─── RECORDS FOR THIS EXERCISE ───

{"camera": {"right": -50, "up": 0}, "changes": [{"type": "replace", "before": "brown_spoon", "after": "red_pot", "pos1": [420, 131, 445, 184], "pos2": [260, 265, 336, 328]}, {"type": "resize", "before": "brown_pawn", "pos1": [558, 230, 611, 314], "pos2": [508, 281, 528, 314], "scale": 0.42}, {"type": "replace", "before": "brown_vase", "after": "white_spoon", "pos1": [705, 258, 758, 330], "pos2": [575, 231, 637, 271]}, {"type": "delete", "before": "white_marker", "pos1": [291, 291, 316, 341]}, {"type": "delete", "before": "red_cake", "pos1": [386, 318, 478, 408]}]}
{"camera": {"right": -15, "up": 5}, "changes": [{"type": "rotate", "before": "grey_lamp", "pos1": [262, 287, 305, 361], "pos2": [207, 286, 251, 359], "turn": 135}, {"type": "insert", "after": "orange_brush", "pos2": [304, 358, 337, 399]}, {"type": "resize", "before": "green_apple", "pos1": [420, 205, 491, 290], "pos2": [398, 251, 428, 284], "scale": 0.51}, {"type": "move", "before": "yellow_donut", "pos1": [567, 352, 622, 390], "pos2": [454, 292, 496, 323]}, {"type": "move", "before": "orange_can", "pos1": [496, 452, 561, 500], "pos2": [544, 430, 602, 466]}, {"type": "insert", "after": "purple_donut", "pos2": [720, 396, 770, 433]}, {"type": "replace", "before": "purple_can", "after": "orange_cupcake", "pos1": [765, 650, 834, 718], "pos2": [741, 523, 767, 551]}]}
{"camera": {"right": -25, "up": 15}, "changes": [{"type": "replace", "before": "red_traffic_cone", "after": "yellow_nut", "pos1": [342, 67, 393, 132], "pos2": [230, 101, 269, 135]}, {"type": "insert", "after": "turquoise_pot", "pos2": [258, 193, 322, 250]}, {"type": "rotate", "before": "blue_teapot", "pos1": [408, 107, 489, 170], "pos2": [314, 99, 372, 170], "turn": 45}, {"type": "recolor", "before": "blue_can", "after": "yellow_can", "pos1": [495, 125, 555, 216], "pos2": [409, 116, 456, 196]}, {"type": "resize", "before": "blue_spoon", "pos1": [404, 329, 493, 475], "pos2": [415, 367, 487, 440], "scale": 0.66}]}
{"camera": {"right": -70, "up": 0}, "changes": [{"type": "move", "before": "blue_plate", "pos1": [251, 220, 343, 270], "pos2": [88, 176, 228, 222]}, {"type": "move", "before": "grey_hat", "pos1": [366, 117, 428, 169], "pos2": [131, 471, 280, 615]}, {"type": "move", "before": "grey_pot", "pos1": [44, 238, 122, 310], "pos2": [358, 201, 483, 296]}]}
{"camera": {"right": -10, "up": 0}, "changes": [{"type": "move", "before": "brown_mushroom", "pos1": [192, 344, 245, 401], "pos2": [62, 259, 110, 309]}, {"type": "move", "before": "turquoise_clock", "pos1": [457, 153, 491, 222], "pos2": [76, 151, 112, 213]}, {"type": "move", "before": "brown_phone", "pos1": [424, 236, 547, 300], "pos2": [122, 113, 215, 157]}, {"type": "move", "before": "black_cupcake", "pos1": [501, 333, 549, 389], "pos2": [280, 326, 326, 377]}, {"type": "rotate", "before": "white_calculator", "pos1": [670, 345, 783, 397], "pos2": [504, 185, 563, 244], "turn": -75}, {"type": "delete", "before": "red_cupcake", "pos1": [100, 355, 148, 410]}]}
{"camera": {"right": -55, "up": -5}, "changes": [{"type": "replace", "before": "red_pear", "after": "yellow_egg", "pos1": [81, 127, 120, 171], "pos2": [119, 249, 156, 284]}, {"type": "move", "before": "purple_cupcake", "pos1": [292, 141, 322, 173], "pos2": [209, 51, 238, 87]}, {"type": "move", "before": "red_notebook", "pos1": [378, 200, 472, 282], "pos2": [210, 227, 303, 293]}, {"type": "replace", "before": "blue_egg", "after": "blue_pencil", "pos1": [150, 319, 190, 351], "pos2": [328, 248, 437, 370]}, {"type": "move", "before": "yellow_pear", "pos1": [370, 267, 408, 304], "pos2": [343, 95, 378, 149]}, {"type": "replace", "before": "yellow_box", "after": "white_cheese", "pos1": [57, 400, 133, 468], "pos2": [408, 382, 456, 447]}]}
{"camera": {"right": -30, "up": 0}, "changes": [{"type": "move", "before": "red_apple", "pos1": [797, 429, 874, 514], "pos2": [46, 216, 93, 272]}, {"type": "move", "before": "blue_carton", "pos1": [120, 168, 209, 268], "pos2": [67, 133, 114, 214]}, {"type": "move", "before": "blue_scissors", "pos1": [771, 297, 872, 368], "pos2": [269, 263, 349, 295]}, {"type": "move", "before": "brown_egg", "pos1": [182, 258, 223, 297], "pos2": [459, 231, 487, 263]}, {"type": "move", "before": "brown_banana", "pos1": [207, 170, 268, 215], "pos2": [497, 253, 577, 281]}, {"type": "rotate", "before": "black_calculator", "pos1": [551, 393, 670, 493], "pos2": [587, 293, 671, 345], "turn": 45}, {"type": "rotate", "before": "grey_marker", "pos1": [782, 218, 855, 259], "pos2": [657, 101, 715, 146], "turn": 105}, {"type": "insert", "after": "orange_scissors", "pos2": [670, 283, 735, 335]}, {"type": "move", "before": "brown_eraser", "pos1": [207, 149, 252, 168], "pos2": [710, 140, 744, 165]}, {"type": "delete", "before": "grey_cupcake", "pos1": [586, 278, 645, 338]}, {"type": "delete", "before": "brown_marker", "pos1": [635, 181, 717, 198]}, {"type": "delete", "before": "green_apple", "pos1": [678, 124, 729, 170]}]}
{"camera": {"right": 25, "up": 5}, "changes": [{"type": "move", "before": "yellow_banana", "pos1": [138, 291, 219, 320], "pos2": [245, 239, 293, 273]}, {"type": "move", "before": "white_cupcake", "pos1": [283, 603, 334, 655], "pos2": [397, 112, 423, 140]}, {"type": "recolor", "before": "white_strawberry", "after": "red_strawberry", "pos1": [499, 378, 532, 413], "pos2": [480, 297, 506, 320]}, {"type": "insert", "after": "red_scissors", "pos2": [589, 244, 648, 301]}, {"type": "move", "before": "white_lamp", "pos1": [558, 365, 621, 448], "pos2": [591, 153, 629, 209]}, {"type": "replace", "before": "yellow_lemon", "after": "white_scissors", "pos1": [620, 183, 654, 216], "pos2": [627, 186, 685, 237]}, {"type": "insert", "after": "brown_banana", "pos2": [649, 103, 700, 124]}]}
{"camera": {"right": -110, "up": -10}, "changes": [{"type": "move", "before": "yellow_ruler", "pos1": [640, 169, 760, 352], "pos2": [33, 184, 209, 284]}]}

───

TASK REQUIREMENTS: Repeat the full set of records exactly.

ANSWER BELOW:
{"camera": {"right": -50, "up": 0}, "changes": [{"type": "replace", "before": "brown_spoon", "after": "red_pot", "pos1": [420, 131, 445, 184], "pos2": [260, 265, 336, 328]}, {"type": "resize", "before": "brown_pawn", "pos1": [558, 230, 611, 314], "pos2": [508, 281, 528, 314], "scale": 0.42}, {"type": "replace", "before": "brown_vase", "after": "white_spoon", "pos1": [705, 258, 758, 330], "pos2": [575, 231, 637, 271]}, {"type": "delete", "before": "white_marker", "pos1": [291, 291, 316, 341]}, {"type": "delete", "before": "red_cake", "pos1": [386, 318, 478, 408]}]}
{"camera": {"right": -15, "up": 5}, "changes": [{"type": "rotate", "before": "grey_lamp", "pos1": [262, 287, 305, 361], "pos2": [207, 286, 251, 359], "turn": 135}, {"type": "insert", "after": "orange_brush", "pos2": [304, 358, 337, 399]}, {"type": "resize", "before": "green_apple", "pos1": [420, 205, 491, 290], "pos2": [398, 251, 428, 284], "scale": 0.51}, {"type": "move", "before": "yellow_donut", "pos1": [567, 352, 622, 390], "pos2": [454, 292, 496, 323]}, {"type": "move", "before": "orange_can", "pos1": [496, 452, 561, 500], "pos2": [544, 430, 602, 466]}, {"type": "insert", "after": "purple_donut", "pos2": [720, 396, 770, 433]}, {"type": "replace", "before": "purple_can", "after": "orange_cupcake", "pos1": [765, 650, 834, 718], "pos2": [741, 523, 767, 551]}]}
{"camera": {"right": -25, "up": 15}, "changes": [{"type": "replace", "before": "red_traffic_cone", "after": "yellow_nut", "pos1": [342, 67, 393, 132], "pos2": [230, 101, 269, 135]}, {"type": "insert", "after": "turquoise_pot", "pos2": [258, 193, 322, 250]}, {"type": "rotate", "before": "blue_teapot", "pos1": [408, 107, 489, 170], "pos2": [314, 99, 372, 170], "turn": 45}, {"type": "recolor", "before": "blue_can", "after": "yellow_can", "pos1": [495, 125, 555, 216], "pos2": [409, 116, 456, 196]}, {"type": "resize", "before": "blue_spoon", "pos1": [404, 329, 493, 475], "pos2": [415, 367, 487, 440], "scale": 0.66}]}
{"camera": {"right": -70, "up": 0}, "changes": [{"type": "move", "before": "blue_plate", "pos1": [251, 220, 343, 270], "pos2": [88, 176, 228, 222]}, {"type": "move", "before": "grey_hat", "pos1": [366, 117, 428, 169], "pos2": [131, 471, 280, 615]}, {"type": "move", "before": "grey_pot", "pos1": [44, 238, 122, 310], "pos2": [358, 201, 483, 296]}]}
{"camera": {"right": -10, "up": 0}, "changes": [{"type": "move", "before": "brown_mushroom", "pos1": [192, 344, 245, 401], "pos2": [62, 259, 110, 309]}, {"type": "move", "before": "turquoise_clock", "pos1": [457, 153, 491, 222], "pos2": [76, 151, 112, 213]}, {"type": "move", "before": "brown_phone", "pos1": [424, 236, 547, 300], "pos2": [122, 113, 215, 157]}, {"type": "move", "before": "black_cupcake", "pos1": [501, 333, 549, 389], "pos2": [280, 326, 326, 377]}, {"type": "rotate", "before": "white_calculator", "pos1": [670, 345, 783, 397], "pos2": [504, 185, 563, 244], "turn": -75}, {"type": "delete", "before": "red_cupcake", "pos1": [100, 355, 148, 410]}]}
{"camera": {"right": -55, "up": -5}, "changes": [{"type": "replace", "before": "red_pear", "after": "yellow_egg", "pos1": [81, 127, 120, 171], "pos2": [119, 249, 156, 284]}, {"type": "move", "before": "purple_cupcake", "pos1": [292, 141, 322, 173], "pos2": [209, 51, 238, 87]}, {"type": "move", "before": "red_notebook", "pos1": [378, 200, 472, 282], "pos2": [210, 227, 303, 293]}, {"type": "replace", "before": "blue_egg", "after": "blue_pencil", "pos1": [150, 319, 190, 351], "pos2": [328, 248, 437, 370]}, {"type": "move", "before": "yellow_pear", "pos1": [370, 267, 408, 304], "pos2": [343, 95, 378, 149]}, {"type": "replace", "before": "yellow_box", "after": "white_cheese", "pos1": [57, 400, 133, 468], "pos2": [408, 382, 456, 447]}]}
{"camera": {"right": -30, "up": 0}, "changes": [{"type": "move", "before": "red_apple", "pos1": [797, 429, 874, 514], "pos2": [46, 216, 93, 272]}, {"type": "move", "before": "blue_carton", "pos1": [120, 168, 209, 268], "pos2": [67, 133, 114, 214]}, {"type": "move", "before": "blue_scissors", "pos1": [771, 297, 872, 368], "pos2": [269, 263, 349, 295]}, {"type": "move", "before": "brown_egg", "pos1": [182, 258, 223, 297], "pos2": [459, 231, 487, 263]}, {"type": "move", "before": "brown_banana", "pos1": [207, 170, 268, 215], "pos2": [497, 253, 577, 281]}, {"type": "rotate", "before": "black_calculator", "pos1": [551, 393, 670, 493], "pos2": [587, 293, 671, 345], "turn": 45}, {"type": "rotate", "before": "grey_marker", "pos1": [782, 218, 855, 259], "pos2": [657, 101, 715, 146], "turn": 105}, {"type": "insert", "after": "orange_scissors", "pos2": [670, 283, 735, 335]}, {"type": "move", "before": "brown_eraser", "pos1": [207, 149, 252, 168], "pos2": [710, 140, 744, 165]}, {"type": "delete", "before": "grey_cupcake", "pos1": [586, 278, 645, 338]}, {"type": "delete", "before": "brown_marker", "pos1": [635, 181, 717, 198]}, {"type": "delete", "before": "green_apple", "pos1": [678, 124, 729, 170]}]}
{"camera": {"right": 25, "up": 5}, "changes": [{"type": "move", "before": "yellow_banana", "pos1": [138, 291, 219, 320], "pos2": [245, 239, 293, 273]}, {"type": "move", "before": "white_cupcake", "pos1": [283, 603, 334, 655], "pos2": [397, 112, 423, 140]}, {"type": "recolor", "before": "white_strawberry", "after": "red_strawberry", "pos1": [499, 378, 532, 413], "pos2": [480, 297, 506, 320]}, {"type": "insert", "after": "red_scissors", "pos2": [589, 244, 648, 301]}, {"type": "move", "before": "white_lamp", "pos1": [558, 365, 621, 448], "pos2": [591, 153, 629, 209]}, {"type": "replace", "before": "yellow_lemon", "after": "white_scissors", "pos1": [620, 183, 654, 216], "pos2": [627, 186, 685, 237]}, {"type": "insert", "after": "brown_banana", "pos2": [649, 103, 700, 124]}]}
{"camera": {"right": -110, "up": -10}, "changes": [{"type": "move", "before": "yellow_ruler", "pos1": [640, 169, 760, 352], "pos2": [33, 184, 209, 284]}]}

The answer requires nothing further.